• EXERCISE DESCRIPTION:
Lines to return, exactly: from the line with "(360, 117) = (667, 407): green clock -> none" to the line with "(251, 196) = (280, 230): red" in the entries below, both included.

[Before-and-after object lists]
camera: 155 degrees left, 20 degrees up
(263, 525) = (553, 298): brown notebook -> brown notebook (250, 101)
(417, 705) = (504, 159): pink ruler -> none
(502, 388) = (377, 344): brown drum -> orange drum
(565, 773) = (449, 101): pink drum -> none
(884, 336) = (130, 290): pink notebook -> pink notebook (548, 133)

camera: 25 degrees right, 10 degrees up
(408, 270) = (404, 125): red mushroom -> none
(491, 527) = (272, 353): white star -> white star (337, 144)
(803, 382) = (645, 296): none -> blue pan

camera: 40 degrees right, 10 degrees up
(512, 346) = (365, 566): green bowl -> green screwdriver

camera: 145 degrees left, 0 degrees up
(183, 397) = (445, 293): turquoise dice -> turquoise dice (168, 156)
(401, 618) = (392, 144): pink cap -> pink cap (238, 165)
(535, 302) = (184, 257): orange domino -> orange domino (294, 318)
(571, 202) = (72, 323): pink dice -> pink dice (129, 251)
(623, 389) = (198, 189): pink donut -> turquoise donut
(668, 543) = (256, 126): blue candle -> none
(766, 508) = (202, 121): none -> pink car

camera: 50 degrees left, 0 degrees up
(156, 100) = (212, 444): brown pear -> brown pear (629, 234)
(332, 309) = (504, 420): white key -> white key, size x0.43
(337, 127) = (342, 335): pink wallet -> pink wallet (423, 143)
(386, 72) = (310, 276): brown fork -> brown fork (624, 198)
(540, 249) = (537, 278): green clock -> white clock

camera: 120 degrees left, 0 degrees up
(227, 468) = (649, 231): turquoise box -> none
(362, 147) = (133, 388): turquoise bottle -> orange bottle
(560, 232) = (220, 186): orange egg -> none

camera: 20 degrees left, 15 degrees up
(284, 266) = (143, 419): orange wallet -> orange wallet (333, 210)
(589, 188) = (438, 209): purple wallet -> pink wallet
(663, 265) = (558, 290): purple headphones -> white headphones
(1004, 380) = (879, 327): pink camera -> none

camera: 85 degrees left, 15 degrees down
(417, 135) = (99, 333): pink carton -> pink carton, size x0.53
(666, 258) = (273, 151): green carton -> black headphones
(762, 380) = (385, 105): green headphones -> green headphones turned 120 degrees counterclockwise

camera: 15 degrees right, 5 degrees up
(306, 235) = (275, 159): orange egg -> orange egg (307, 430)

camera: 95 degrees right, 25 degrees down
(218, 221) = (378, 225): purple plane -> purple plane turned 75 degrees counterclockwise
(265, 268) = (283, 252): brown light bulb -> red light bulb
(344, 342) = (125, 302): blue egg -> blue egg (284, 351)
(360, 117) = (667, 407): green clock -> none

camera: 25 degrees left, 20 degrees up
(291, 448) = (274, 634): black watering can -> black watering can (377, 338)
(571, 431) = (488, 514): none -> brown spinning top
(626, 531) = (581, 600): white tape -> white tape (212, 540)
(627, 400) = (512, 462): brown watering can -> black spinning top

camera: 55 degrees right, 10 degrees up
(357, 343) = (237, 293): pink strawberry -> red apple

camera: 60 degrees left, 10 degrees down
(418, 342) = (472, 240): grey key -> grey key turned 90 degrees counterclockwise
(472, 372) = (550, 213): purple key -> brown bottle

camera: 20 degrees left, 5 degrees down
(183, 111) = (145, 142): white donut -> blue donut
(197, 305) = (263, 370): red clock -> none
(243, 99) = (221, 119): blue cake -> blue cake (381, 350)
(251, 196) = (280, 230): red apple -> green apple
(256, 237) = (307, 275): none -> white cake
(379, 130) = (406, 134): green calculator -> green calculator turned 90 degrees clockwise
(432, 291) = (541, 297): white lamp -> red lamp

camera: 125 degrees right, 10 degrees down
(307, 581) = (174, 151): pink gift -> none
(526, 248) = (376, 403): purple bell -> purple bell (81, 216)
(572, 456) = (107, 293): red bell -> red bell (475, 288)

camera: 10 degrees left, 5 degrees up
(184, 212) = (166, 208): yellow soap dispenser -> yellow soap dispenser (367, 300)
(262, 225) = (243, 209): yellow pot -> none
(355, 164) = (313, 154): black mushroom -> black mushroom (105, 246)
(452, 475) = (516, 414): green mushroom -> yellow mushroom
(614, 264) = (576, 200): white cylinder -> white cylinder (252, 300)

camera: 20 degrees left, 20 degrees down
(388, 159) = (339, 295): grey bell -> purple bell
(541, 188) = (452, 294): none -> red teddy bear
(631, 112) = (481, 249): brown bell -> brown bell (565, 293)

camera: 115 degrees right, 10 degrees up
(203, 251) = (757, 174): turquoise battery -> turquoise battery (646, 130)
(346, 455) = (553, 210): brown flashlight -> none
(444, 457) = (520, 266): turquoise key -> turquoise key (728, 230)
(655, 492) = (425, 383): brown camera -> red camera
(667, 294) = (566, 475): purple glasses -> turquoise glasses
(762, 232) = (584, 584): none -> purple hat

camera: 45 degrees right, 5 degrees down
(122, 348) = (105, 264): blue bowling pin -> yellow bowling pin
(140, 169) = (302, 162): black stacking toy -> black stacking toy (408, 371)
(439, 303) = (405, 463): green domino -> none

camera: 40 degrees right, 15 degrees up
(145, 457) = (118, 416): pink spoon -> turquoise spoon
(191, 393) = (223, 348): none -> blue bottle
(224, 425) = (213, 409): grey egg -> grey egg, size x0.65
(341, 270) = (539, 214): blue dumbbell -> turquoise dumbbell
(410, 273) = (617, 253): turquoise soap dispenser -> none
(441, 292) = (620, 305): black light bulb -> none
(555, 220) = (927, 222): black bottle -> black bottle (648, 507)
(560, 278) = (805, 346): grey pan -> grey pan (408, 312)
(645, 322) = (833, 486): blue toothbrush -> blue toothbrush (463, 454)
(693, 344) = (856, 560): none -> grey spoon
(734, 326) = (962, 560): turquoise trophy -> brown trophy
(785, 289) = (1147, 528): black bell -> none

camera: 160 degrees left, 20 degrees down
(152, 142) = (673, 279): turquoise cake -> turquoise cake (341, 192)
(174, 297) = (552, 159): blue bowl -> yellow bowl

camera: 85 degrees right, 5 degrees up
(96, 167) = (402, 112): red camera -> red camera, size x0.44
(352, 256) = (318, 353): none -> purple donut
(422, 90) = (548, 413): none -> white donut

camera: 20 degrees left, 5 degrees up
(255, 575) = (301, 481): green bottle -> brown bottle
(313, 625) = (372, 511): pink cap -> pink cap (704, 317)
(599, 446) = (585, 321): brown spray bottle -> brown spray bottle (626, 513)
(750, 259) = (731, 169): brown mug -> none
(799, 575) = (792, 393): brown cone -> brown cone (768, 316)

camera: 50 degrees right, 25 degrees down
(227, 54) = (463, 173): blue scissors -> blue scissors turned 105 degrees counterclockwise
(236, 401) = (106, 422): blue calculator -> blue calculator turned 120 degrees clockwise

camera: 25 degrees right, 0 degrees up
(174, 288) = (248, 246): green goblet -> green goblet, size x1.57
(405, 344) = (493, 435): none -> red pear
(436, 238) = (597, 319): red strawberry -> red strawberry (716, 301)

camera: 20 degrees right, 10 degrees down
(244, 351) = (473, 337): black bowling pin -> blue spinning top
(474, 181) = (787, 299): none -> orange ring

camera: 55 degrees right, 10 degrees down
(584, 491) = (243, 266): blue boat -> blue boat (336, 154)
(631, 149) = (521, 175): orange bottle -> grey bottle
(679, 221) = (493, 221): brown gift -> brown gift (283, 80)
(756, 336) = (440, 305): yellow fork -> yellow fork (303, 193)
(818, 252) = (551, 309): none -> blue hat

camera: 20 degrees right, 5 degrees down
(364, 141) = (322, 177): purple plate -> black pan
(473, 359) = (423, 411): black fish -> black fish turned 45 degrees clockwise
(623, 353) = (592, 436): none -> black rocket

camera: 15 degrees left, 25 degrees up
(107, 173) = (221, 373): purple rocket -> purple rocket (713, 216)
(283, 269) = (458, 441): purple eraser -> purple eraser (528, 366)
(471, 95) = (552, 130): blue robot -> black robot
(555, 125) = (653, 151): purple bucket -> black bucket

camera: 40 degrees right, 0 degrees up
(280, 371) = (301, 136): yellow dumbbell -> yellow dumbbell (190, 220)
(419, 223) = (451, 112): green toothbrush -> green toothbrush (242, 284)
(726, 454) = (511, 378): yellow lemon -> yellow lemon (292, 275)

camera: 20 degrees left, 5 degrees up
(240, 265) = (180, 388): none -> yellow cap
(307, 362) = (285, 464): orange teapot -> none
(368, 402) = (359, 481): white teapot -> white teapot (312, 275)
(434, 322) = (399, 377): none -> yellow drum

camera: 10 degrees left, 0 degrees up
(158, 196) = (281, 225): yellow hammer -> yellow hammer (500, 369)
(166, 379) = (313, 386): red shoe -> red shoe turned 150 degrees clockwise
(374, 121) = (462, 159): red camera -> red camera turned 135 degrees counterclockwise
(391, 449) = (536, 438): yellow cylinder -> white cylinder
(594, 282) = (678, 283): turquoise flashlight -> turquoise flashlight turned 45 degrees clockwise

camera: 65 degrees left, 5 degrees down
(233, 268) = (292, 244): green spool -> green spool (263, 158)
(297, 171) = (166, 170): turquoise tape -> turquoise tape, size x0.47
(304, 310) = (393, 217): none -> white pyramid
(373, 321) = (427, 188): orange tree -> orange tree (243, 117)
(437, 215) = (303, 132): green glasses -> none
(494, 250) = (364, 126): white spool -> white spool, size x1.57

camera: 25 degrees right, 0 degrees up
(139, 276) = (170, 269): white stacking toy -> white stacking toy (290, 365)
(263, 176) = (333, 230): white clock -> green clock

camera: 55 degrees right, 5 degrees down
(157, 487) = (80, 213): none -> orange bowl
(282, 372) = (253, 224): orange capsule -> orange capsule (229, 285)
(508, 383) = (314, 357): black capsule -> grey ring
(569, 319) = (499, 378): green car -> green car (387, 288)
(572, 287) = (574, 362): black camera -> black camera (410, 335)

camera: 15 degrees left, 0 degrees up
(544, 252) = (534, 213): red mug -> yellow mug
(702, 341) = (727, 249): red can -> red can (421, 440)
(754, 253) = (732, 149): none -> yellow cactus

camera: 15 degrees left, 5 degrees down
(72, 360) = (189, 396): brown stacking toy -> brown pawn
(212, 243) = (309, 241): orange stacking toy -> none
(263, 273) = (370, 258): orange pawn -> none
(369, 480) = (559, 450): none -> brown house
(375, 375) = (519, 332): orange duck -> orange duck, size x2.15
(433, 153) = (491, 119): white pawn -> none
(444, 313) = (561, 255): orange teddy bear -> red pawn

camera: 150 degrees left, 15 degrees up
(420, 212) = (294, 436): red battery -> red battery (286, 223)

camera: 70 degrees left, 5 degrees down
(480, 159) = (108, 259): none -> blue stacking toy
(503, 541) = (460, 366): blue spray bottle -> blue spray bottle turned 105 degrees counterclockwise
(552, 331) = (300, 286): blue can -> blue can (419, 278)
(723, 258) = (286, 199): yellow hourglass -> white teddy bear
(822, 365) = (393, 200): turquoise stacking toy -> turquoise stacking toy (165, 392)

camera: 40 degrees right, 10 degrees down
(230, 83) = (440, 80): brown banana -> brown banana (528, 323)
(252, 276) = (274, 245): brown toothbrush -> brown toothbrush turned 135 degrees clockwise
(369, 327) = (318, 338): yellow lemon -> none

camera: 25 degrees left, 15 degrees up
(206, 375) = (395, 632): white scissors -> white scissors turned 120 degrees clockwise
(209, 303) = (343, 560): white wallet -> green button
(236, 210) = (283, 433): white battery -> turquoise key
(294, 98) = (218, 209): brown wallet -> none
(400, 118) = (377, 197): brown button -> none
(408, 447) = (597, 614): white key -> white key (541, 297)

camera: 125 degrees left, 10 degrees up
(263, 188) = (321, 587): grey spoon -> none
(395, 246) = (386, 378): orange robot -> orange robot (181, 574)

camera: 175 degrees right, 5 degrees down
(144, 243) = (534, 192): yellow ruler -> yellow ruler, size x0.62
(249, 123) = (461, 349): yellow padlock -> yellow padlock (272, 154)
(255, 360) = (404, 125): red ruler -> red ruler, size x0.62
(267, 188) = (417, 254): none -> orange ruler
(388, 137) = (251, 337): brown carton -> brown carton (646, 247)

• ANSWER TO THE PROBLEM:
(360, 117) = (667, 407): green clock -> none

camera: 25 degrees left, 20 degrees up
(291, 448) = (274, 634): black watering can -> black watering can (377, 338)
(571, 431) = (488, 514): none -> brown spinning top
(626, 531) = (581, 600): white tape -> white tape (212, 540)
(627, 400) = (512, 462): brown watering can -> black spinning top

camera: 55 degrees right, 10 degrees up
(357, 343) = (237, 293): pink strawberry -> red apple

camera: 60 degrees left, 10 degrees down
(418, 342) = (472, 240): grey key -> grey key turned 90 degrees counterclockwise
(472, 372) = (550, 213): purple key -> brown bottle

camera: 20 degrees left, 5 degrees down
(183, 111) = (145, 142): white donut -> blue donut
(197, 305) = (263, 370): red clock -> none
(243, 99) = (221, 119): blue cake -> blue cake (381, 350)
(251, 196) = (280, 230): red apple -> green apple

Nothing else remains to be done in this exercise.